Exercise instructions = Every record must be restated exactly as written.

[Object class coordinate lists]
++++++++++
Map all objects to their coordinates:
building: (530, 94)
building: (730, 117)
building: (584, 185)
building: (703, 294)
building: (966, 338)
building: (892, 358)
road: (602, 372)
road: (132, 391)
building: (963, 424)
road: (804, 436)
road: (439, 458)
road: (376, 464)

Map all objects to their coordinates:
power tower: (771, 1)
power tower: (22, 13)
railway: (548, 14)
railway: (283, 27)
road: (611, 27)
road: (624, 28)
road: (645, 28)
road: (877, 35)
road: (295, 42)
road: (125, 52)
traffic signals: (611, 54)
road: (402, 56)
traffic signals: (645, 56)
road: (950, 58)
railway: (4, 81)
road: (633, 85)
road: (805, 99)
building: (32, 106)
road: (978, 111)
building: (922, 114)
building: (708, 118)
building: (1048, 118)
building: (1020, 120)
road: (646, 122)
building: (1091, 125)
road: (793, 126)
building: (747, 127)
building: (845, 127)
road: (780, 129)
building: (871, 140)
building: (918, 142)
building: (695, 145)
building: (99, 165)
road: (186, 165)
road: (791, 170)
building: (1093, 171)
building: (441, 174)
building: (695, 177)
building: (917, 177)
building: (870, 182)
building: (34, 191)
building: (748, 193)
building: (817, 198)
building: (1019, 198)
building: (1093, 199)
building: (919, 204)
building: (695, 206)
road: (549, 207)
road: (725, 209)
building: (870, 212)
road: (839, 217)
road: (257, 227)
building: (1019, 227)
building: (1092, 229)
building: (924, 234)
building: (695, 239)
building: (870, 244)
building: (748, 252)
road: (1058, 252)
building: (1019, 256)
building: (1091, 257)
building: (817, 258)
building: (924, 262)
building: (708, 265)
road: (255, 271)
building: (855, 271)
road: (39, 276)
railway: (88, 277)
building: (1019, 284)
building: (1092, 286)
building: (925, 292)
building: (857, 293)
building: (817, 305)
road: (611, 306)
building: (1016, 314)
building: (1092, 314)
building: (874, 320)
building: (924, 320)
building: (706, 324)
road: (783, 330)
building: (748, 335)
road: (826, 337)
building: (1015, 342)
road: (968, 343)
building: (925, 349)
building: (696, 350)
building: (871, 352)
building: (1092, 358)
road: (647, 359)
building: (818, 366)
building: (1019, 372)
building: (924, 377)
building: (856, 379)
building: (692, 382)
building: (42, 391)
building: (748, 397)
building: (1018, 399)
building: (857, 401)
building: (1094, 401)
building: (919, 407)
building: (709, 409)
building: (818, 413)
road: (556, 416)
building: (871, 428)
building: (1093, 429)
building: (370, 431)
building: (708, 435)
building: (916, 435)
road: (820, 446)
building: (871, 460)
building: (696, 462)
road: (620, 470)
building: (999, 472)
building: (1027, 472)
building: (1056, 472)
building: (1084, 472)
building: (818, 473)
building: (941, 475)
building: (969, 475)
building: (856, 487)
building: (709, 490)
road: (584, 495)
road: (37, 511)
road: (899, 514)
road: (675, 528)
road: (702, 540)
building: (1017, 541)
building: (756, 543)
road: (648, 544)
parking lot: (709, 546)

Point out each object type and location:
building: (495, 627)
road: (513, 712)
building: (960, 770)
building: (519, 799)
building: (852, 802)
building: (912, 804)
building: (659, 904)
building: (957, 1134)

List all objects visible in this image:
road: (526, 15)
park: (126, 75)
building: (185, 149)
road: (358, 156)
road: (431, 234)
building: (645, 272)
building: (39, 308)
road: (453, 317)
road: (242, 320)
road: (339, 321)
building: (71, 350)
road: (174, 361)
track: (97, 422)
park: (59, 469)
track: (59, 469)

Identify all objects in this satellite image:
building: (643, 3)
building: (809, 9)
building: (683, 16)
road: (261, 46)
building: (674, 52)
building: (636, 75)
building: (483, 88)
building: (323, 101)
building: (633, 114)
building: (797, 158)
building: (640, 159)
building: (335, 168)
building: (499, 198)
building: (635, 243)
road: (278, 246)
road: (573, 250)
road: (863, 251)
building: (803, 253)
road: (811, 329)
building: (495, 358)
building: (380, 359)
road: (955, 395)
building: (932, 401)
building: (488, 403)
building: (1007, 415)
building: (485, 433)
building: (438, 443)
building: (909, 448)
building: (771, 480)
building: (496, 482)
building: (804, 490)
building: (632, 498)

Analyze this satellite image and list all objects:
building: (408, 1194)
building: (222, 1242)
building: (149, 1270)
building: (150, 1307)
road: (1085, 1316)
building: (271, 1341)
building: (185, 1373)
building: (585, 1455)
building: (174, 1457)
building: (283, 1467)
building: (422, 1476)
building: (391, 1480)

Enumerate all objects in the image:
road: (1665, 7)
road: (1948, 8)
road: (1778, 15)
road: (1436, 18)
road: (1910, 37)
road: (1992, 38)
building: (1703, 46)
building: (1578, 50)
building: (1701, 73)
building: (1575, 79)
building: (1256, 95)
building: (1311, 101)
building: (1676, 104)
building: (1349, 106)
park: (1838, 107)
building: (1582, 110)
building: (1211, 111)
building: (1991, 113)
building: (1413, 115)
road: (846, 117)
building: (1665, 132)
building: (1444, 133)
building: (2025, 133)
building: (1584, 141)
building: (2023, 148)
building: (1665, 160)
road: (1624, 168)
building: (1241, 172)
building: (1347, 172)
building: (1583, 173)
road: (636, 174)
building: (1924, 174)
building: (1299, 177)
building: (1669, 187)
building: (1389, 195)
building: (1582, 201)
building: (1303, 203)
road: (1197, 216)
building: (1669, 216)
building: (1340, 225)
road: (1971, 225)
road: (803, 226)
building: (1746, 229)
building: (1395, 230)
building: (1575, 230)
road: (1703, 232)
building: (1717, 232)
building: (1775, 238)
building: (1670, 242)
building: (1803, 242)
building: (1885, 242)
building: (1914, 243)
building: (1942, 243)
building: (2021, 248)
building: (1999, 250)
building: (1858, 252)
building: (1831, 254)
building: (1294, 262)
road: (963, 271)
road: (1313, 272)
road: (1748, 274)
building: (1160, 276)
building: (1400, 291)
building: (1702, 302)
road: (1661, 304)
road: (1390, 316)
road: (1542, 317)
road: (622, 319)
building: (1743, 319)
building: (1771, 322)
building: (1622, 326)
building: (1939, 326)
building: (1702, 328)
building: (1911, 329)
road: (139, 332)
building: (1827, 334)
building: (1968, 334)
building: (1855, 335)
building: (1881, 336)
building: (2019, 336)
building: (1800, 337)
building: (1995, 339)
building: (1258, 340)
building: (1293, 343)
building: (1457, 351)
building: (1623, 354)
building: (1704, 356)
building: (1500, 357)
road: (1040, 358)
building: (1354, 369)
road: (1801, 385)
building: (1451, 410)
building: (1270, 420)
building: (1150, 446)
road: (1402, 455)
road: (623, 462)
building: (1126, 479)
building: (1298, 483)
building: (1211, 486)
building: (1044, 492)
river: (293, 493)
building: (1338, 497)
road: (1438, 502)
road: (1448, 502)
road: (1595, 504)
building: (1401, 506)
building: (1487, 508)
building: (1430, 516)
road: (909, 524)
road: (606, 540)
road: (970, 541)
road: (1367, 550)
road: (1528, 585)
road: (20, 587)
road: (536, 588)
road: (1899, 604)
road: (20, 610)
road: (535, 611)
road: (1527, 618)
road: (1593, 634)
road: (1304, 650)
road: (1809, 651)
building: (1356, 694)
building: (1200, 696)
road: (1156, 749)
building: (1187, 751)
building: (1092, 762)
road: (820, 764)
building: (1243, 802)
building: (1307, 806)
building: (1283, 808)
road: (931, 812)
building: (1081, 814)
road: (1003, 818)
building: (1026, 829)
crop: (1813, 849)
++++++++++
Exercise result =
Map all objects to their coordinates:
building: (530, 94)
building: (730, 117)
building: (584, 185)
building: (703, 294)
building: (966, 338)
building: (892, 358)
road: (602, 372)
road: (132, 391)
building: (963, 424)
road: (804, 436)
road: (439, 458)
road: (376, 464)

Map all objects to their coordinates:
power tower: (771, 1)
power tower: (22, 13)
railway: (548, 14)
railway: (283, 27)
road: (611, 27)
road: (624, 28)
road: (645, 28)
road: (877, 35)
road: (295, 42)
road: (125, 52)
traffic signals: (611, 54)
road: (402, 56)
traffic signals: (645, 56)
road: (950, 58)
railway: (4, 81)
road: (633, 85)
road: (805, 99)
building: (32, 106)
road: (978, 111)
building: (922, 114)
building: (708, 118)
building: (1048, 118)
building: (1020, 120)
road: (646, 122)
building: (1091, 125)
road: (793, 126)
building: (747, 127)
building: (845, 127)
road: (780, 129)
building: (871, 140)
building: (918, 142)
building: (695, 145)
building: (99, 165)
road: (186, 165)
road: (791, 170)
building: (1093, 171)
building: (441, 174)
building: (695, 177)
building: (917, 177)
building: (870, 182)
building: (34, 191)
building: (748, 193)
building: (817, 198)
building: (1019, 198)
building: (1093, 199)
building: (919, 204)
building: (695, 206)
road: (549, 207)
road: (725, 209)
building: (870, 212)
road: (839, 217)
road: (257, 227)
building: (1019, 227)
building: (1092, 229)
building: (924, 234)
building: (695, 239)
building: (870, 244)
building: (748, 252)
road: (1058, 252)
building: (1019, 256)
building: (1091, 257)
building: (817, 258)
building: (924, 262)
building: (708, 265)
road: (255, 271)
building: (855, 271)
road: (39, 276)
railway: (88, 277)
building: (1019, 284)
building: (1092, 286)
building: (925, 292)
building: (857, 293)
building: (817, 305)
road: (611, 306)
building: (1016, 314)
building: (1092, 314)
building: (874, 320)
building: (924, 320)
building: (706, 324)
road: (783, 330)
building: (748, 335)
road: (826, 337)
building: (1015, 342)
road: (968, 343)
building: (925, 349)
building: (696, 350)
building: (871, 352)
building: (1092, 358)
road: (647, 359)
building: (818, 366)
building: (1019, 372)
building: (924, 377)
building: (856, 379)
building: (692, 382)
building: (42, 391)
building: (748, 397)
building: (1018, 399)
building: (857, 401)
building: (1094, 401)
building: (919, 407)
building: (709, 409)
building: (818, 413)
road: (556, 416)
building: (871, 428)
building: (1093, 429)
building: (370, 431)
building: (708, 435)
building: (916, 435)
road: (820, 446)
building: (871, 460)
building: (696, 462)
road: (620, 470)
building: (999, 472)
building: (1027, 472)
building: (1056, 472)
building: (1084, 472)
building: (818, 473)
building: (941, 475)
building: (969, 475)
building: (856, 487)
building: (709, 490)
road: (584, 495)
road: (37, 511)
road: (899, 514)
road: (675, 528)
road: (702, 540)
building: (1017, 541)
building: (756, 543)
road: (648, 544)
parking lot: (709, 546)

Point out each object type and location:
building: (495, 627)
road: (513, 712)
building: (960, 770)
building: (519, 799)
building: (852, 802)
building: (912, 804)
building: (659, 904)
building: (957, 1134)

List all objects visible in this image:
road: (526, 15)
park: (126, 75)
building: (185, 149)
road: (358, 156)
road: (431, 234)
building: (645, 272)
building: (39, 308)
road: (453, 317)
road: (242, 320)
road: (339, 321)
building: (71, 350)
road: (174, 361)
track: (97, 422)
park: (59, 469)
track: (59, 469)

Identify all objects in this satellite image:
building: (643, 3)
building: (809, 9)
building: (683, 16)
road: (261, 46)
building: (674, 52)
building: (636, 75)
building: (483, 88)
building: (323, 101)
building: (633, 114)
building: (797, 158)
building: (640, 159)
building: (335, 168)
building: (499, 198)
building: (635, 243)
road: (278, 246)
road: (573, 250)
road: (863, 251)
building: (803, 253)
road: (811, 329)
building: (495, 358)
building: (380, 359)
road: (955, 395)
building: (932, 401)
building: (488, 403)
building: (1007, 415)
building: (485, 433)
building: (438, 443)
building: (909, 448)
building: (771, 480)
building: (496, 482)
building: (804, 490)
building: (632, 498)

Analyze this satellite image and list all objects:
building: (408, 1194)
building: (222, 1242)
building: (149, 1270)
building: (150, 1307)
road: (1085, 1316)
building: (271, 1341)
building: (185, 1373)
building: (585, 1455)
building: (174, 1457)
building: (283, 1467)
building: (422, 1476)
building: (391, 1480)

Enumerate all objects in the image:
road: (1665, 7)
road: (1948, 8)
road: (1778, 15)
road: (1436, 18)
road: (1910, 37)
road: (1992, 38)
building: (1703, 46)
building: (1578, 50)
building: (1701, 73)
building: (1575, 79)
building: (1256, 95)
building: (1311, 101)
building: (1676, 104)
building: (1349, 106)
park: (1838, 107)
building: (1582, 110)
building: (1211, 111)
building: (1991, 113)
building: (1413, 115)
road: (846, 117)
building: (1665, 132)
building: (1444, 133)
building: (2025, 133)
building: (1584, 141)
building: (2023, 148)
building: (1665, 160)
road: (1624, 168)
building: (1241, 172)
building: (1347, 172)
building: (1583, 173)
road: (636, 174)
building: (1924, 174)
building: (1299, 177)
building: (1669, 187)
building: (1389, 195)
building: (1582, 201)
building: (1303, 203)
road: (1197, 216)
building: (1669, 216)
building: (1340, 225)
road: (1971, 225)
road: (803, 226)
building: (1746, 229)
building: (1395, 230)
building: (1575, 230)
road: (1703, 232)
building: (1717, 232)
building: (1775, 238)
building: (1670, 242)
building: (1803, 242)
building: (1885, 242)
building: (1914, 243)
building: (1942, 243)
building: (2021, 248)
building: (1999, 250)
building: (1858, 252)
building: (1831, 254)
building: (1294, 262)
road: (963, 271)
road: (1313, 272)
road: (1748, 274)
building: (1160, 276)
building: (1400, 291)
building: (1702, 302)
road: (1661, 304)
road: (1390, 316)
road: (1542, 317)
road: (622, 319)
building: (1743, 319)
building: (1771, 322)
building: (1622, 326)
building: (1939, 326)
building: (1702, 328)
building: (1911, 329)
road: (139, 332)
building: (1827, 334)
building: (1968, 334)
building: (1855, 335)
building: (1881, 336)
building: (2019, 336)
building: (1800, 337)
building: (1995, 339)
building: (1258, 340)
building: (1293, 343)
building: (1457, 351)
building: (1623, 354)
building: (1704, 356)
building: (1500, 357)
road: (1040, 358)
building: (1354, 369)
road: (1801, 385)
building: (1451, 410)
building: (1270, 420)
building: (1150, 446)
road: (1402, 455)
road: (623, 462)
building: (1126, 479)
building: (1298, 483)
building: (1211, 486)
building: (1044, 492)
river: (293, 493)
building: (1338, 497)
road: (1438, 502)
road: (1448, 502)
road: (1595, 504)
building: (1401, 506)
building: (1487, 508)
building: (1430, 516)
road: (909, 524)
road: (606, 540)
road: (970, 541)
road: (1367, 550)
road: (1528, 585)
road: (20, 587)
road: (536, 588)
road: (1899, 604)
road: (20, 610)
road: (535, 611)
road: (1527, 618)
road: (1593, 634)
road: (1304, 650)
road: (1809, 651)
building: (1356, 694)
building: (1200, 696)
road: (1156, 749)
building: (1187, 751)
building: (1092, 762)
road: (820, 764)
building: (1243, 802)
building: (1307, 806)
building: (1283, 808)
road: (931, 812)
building: (1081, 814)
road: (1003, 818)
building: (1026, 829)
crop: (1813, 849)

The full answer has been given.